An exact copy of the entries, with every picture omitted, is what is needed here.

Records from a data source
-=-=-

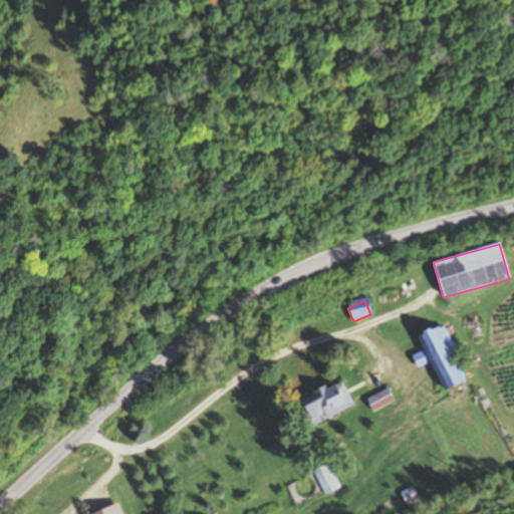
[(466,381),(441,325),(418,336),(443,393),(466,381)]
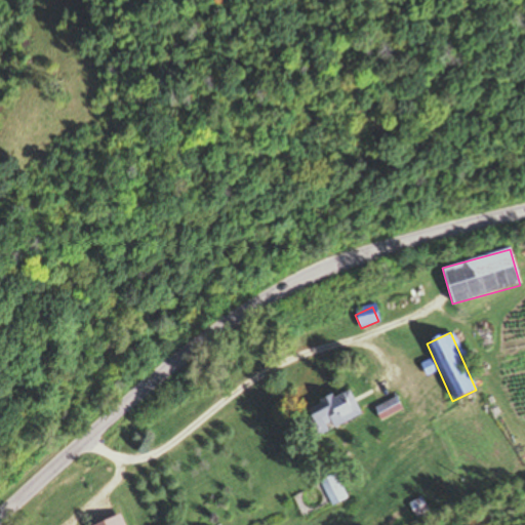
[(306,407),(317,435),(360,418),(350,390),(306,407)]
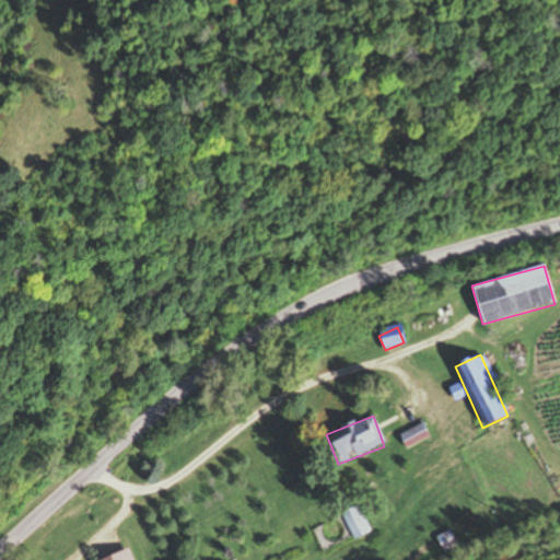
[(428,438),(421,426),(398,438),(405,450),(428,438)]
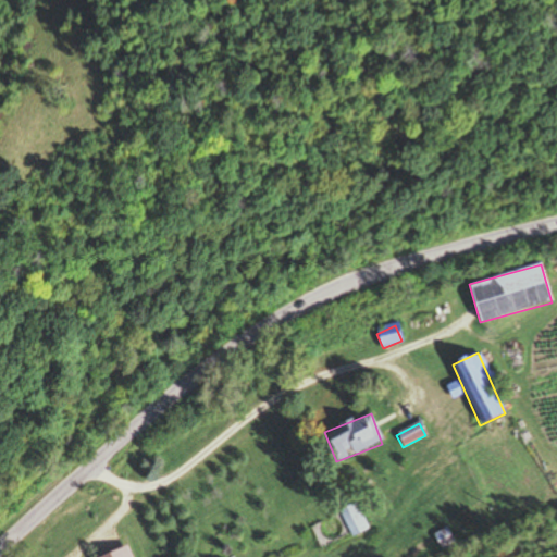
[(351,539),(369,530),(356,503),(338,511),(351,539)]
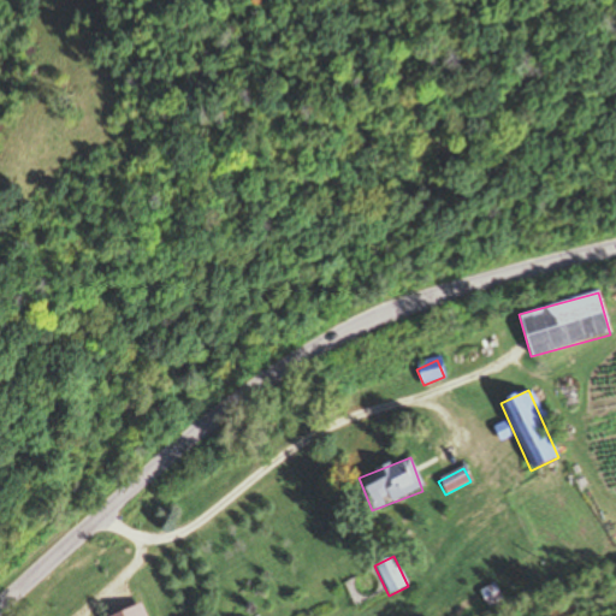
[(112,615),(144,615),(140,604),(112,615)]
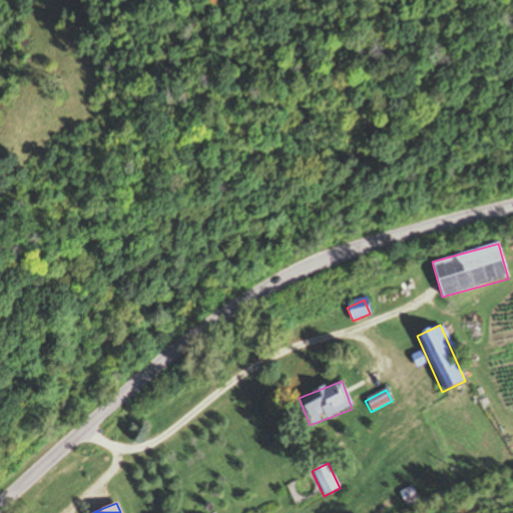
All buildings are outlined.
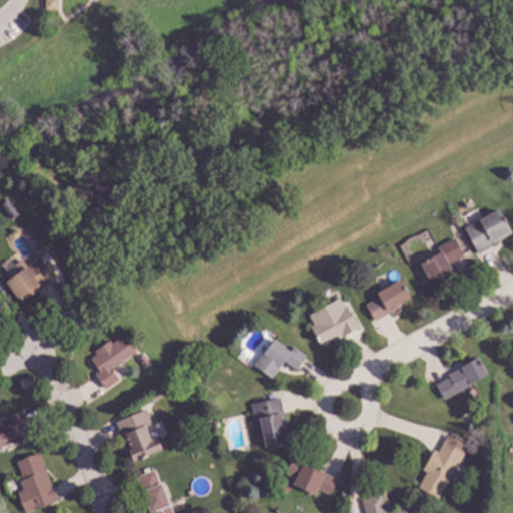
[(55,0),(55,9),(43,9),(43,0),(55,0)]
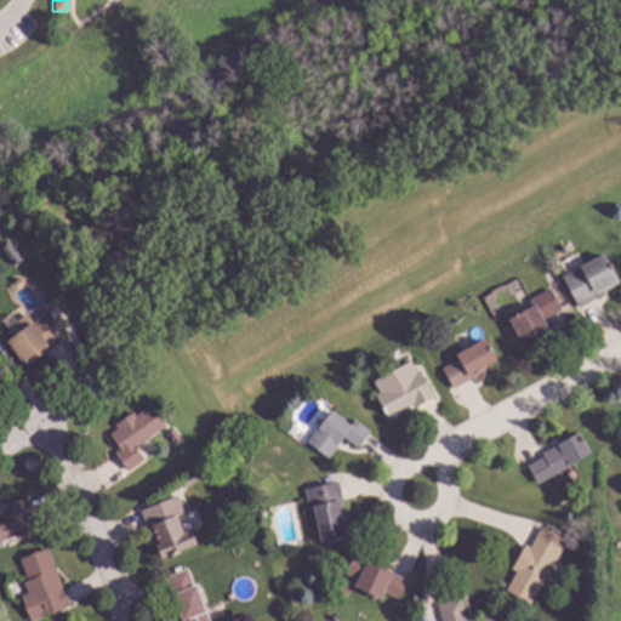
[(21,258),(11,267),(0,252),(0,248),(7,243),(21,258)]
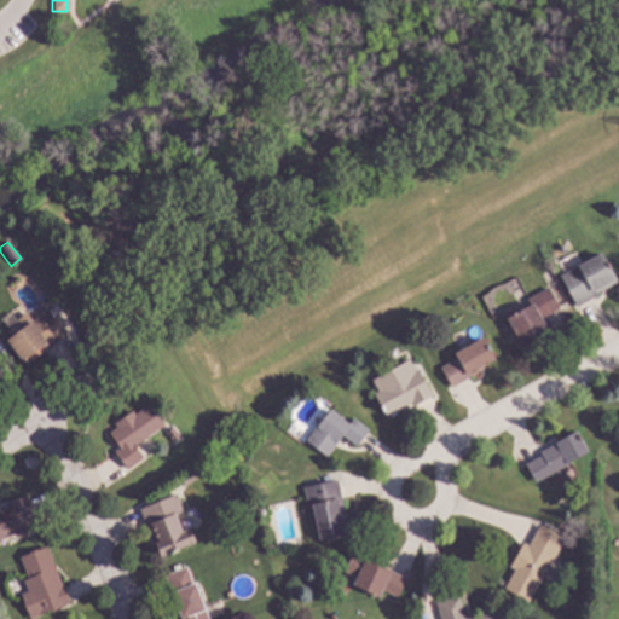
[(617,283),(594,295),(595,298),(574,307),(557,276),(600,253),(617,283)]
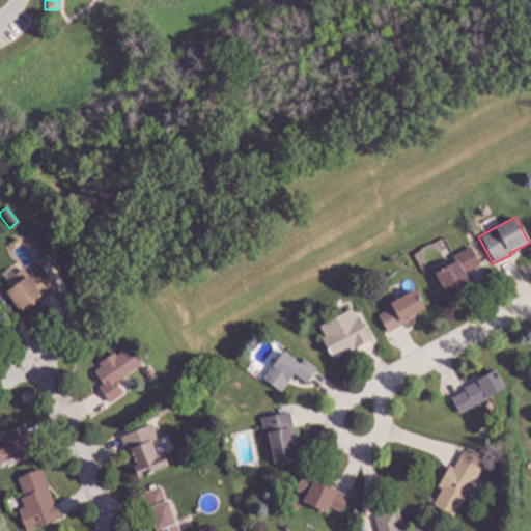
[(479,264),(463,274),(470,286),(447,299),(432,274),(453,262),(450,257),(469,247),(479,264)]
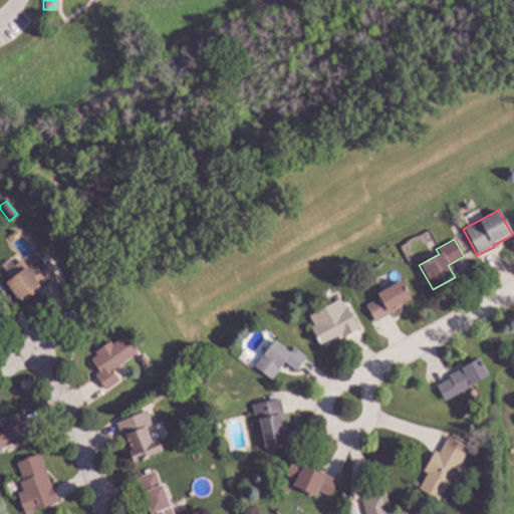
[(39,257),(54,278),(21,303),(18,299),(17,300),(3,283),(39,257)]
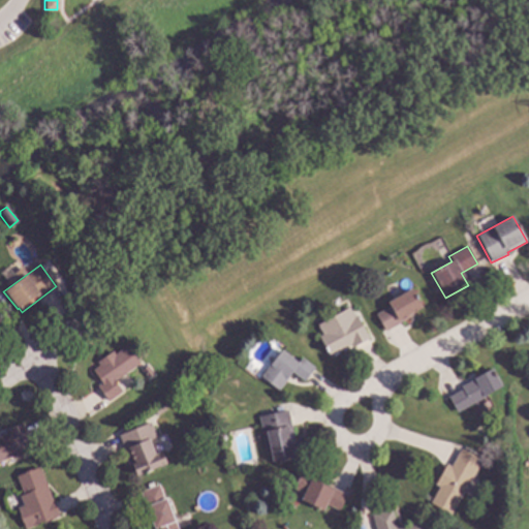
[(422,308),(413,312),(414,314),(384,332),(375,314),(390,306),(386,302),(411,289),(422,308)]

-=-=-

SOLUTION:
[(466,381),(441,325),(418,336),(443,393),(466,381)]
[(306,407),(317,435),(360,418),(350,390),(306,407)]
[(428,438),(421,426),(398,438),(405,450),(428,438)]
[(351,539),(369,530),(356,503),(338,511),(351,539)]
[(112,615),(144,615),(140,604),(112,615)]
All buildings are outlined.
[(55,0),(55,9),(43,9),(43,0),(55,0)]
[(21,258),(11,267),(0,252),(0,248),(7,243),(21,258)]
[(617,283),(594,295),(595,298),(574,307),(557,276),(600,253),(617,283)]
[(479,264),(463,274),(470,286),(447,299),(432,274),(453,262),(450,257),(469,247),(479,264)]
[(39,257),(54,278),(21,303),(18,299),(17,300),(3,283),(39,257)]
[(422,308),(413,312),(414,314),(384,332),(375,314),(390,306),(386,302),(411,289),(422,308)]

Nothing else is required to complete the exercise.